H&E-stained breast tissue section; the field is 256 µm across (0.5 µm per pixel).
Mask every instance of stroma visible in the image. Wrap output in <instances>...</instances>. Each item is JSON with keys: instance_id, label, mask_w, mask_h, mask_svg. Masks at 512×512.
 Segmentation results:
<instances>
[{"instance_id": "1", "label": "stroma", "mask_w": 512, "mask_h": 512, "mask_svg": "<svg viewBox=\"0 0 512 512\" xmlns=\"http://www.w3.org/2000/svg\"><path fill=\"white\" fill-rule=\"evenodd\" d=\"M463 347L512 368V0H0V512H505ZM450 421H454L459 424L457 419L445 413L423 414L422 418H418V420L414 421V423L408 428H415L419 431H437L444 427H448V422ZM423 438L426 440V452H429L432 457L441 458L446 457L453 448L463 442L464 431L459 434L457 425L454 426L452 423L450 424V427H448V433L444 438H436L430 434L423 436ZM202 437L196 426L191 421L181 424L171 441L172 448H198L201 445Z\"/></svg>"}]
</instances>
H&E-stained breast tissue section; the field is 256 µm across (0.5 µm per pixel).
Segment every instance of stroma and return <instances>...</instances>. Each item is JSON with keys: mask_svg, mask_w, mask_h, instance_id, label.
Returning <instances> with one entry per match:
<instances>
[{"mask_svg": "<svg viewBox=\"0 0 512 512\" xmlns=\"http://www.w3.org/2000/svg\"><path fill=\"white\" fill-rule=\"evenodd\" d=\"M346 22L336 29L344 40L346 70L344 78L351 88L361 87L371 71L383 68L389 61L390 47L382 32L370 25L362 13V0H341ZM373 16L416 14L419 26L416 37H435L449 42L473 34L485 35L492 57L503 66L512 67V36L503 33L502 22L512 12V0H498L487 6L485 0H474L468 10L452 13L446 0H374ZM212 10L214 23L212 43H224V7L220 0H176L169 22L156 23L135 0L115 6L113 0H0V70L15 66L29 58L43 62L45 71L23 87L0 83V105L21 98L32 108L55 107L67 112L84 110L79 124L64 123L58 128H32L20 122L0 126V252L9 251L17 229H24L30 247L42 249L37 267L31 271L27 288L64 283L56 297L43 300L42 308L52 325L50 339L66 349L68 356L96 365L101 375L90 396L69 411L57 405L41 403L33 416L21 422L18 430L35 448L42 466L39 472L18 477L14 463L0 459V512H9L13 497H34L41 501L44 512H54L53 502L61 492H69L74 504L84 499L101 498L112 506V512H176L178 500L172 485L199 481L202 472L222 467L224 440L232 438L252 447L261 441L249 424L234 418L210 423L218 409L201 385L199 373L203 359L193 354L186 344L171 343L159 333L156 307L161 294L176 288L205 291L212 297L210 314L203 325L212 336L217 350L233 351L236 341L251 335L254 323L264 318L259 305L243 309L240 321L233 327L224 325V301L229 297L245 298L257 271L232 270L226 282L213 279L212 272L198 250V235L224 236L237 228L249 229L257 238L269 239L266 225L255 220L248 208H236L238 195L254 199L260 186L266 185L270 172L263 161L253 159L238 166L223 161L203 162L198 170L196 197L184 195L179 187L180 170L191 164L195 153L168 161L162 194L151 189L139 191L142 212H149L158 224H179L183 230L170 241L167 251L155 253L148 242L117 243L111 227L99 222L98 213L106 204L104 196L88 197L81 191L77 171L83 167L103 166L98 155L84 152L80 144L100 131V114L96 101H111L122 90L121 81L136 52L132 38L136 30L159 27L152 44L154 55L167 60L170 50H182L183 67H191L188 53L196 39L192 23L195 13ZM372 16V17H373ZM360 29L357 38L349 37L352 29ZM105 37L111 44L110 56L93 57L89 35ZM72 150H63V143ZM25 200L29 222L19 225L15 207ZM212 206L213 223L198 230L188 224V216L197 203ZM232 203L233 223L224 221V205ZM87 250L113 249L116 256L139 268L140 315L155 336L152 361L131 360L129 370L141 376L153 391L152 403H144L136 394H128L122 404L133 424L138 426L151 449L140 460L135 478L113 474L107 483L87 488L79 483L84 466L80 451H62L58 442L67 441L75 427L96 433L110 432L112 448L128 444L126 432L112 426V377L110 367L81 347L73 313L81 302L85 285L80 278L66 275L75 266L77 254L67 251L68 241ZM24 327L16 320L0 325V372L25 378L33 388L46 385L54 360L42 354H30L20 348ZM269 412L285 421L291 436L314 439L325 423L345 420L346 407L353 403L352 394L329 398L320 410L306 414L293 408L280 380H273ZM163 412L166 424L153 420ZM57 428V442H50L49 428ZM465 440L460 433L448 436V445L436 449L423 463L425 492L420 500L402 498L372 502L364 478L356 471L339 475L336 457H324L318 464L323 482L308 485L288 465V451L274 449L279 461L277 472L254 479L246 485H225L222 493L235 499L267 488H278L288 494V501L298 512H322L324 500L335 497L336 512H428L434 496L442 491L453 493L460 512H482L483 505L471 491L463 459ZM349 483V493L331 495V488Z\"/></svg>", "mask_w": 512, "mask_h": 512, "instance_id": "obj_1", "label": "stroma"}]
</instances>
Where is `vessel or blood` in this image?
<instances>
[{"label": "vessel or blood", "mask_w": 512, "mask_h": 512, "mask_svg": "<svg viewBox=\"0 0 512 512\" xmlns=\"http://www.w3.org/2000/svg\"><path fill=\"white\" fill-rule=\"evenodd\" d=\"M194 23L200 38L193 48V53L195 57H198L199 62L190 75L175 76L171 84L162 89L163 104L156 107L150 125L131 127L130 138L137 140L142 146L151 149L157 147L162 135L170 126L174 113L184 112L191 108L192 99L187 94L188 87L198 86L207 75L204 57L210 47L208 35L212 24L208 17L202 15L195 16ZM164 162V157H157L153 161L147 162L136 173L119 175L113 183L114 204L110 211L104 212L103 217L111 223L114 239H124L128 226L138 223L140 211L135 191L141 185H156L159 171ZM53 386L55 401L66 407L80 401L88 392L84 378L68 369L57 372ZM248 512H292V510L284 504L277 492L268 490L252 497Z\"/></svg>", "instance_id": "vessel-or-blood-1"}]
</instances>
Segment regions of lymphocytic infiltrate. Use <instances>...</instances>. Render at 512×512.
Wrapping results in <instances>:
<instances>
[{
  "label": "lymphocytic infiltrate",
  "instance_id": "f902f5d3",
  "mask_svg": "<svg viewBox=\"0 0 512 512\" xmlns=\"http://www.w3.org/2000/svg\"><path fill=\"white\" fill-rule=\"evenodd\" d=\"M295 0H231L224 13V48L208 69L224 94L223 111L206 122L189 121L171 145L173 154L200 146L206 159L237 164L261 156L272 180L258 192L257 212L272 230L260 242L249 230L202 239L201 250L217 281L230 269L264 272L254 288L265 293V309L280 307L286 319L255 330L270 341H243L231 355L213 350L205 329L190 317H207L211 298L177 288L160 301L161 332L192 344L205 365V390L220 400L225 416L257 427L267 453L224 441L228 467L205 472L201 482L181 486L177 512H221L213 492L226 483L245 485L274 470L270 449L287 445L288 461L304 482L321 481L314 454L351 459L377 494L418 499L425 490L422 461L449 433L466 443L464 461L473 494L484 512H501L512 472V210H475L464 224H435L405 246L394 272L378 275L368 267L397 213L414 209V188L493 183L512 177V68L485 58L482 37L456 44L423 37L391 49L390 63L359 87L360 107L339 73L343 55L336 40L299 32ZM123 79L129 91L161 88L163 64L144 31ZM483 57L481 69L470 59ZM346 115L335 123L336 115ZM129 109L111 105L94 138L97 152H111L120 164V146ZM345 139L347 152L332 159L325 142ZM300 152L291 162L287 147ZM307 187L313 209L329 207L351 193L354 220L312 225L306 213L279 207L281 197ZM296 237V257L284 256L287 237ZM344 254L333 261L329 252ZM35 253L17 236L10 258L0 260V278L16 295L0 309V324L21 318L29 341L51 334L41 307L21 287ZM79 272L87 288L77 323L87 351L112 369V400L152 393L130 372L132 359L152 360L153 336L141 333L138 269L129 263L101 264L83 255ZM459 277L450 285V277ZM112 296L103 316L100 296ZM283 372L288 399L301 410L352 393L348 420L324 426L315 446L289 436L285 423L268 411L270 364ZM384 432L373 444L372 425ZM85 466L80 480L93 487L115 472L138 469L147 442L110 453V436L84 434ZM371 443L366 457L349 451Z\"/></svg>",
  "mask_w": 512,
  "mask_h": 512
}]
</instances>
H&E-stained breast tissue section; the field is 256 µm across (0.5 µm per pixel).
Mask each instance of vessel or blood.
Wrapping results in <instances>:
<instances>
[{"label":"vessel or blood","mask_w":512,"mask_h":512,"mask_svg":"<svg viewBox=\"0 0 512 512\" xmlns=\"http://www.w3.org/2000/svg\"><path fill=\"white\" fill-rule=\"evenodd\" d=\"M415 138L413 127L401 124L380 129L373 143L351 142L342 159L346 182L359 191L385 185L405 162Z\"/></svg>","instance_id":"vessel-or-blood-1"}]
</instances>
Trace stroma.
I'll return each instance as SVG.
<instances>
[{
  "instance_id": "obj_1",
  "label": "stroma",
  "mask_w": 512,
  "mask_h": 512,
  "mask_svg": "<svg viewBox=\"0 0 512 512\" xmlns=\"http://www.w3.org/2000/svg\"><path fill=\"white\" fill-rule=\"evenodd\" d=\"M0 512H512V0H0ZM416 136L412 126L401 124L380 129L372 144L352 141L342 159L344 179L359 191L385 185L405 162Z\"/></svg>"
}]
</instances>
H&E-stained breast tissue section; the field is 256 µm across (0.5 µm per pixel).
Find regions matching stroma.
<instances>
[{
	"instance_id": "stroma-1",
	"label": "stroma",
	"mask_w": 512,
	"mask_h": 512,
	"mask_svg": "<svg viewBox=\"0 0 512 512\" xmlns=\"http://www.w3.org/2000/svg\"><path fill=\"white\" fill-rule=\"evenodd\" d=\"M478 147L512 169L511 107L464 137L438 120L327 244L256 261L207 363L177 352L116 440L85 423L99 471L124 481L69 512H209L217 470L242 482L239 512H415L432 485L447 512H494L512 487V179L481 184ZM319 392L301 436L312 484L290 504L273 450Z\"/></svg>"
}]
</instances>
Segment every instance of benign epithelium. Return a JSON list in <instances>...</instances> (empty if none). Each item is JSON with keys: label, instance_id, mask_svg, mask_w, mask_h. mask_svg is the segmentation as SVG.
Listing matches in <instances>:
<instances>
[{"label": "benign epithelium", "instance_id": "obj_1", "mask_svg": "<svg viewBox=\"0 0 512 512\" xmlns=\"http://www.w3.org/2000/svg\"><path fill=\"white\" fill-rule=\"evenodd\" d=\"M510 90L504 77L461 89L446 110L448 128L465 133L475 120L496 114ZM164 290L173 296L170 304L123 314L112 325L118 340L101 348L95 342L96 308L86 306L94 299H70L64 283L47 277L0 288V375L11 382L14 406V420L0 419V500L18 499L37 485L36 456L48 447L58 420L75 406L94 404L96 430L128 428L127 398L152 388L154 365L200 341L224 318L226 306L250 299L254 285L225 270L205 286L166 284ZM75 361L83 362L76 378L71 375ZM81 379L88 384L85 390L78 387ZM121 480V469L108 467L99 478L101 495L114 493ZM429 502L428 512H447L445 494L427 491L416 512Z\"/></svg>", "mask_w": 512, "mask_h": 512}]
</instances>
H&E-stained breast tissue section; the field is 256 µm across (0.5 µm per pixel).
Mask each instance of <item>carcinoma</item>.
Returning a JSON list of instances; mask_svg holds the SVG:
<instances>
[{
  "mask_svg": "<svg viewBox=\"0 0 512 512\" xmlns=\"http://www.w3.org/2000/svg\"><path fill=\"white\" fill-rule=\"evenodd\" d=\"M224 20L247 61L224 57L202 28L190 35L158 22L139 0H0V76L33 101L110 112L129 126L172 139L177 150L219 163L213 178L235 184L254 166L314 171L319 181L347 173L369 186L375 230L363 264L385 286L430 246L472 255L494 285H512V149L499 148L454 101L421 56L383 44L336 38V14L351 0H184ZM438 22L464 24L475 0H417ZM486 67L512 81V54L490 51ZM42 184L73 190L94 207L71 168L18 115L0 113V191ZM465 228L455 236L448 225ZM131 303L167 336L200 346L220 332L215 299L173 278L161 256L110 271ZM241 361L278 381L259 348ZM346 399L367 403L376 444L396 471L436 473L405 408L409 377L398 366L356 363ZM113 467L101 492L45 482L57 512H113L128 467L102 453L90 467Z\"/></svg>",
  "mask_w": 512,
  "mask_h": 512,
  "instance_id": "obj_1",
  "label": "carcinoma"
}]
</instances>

§ **TASK DESCRIPTION**
Collect the lines that hold "image".

§ **FINAL RESULT**
Mask every instance of stroma visible in the image. Wrap output in <instances>...</instances>. Each item is JSON with keys: instance_id, label, mask_w, mask_h, mask_svg. Masks at 512×512.
Where is `vessel or blood` in this image?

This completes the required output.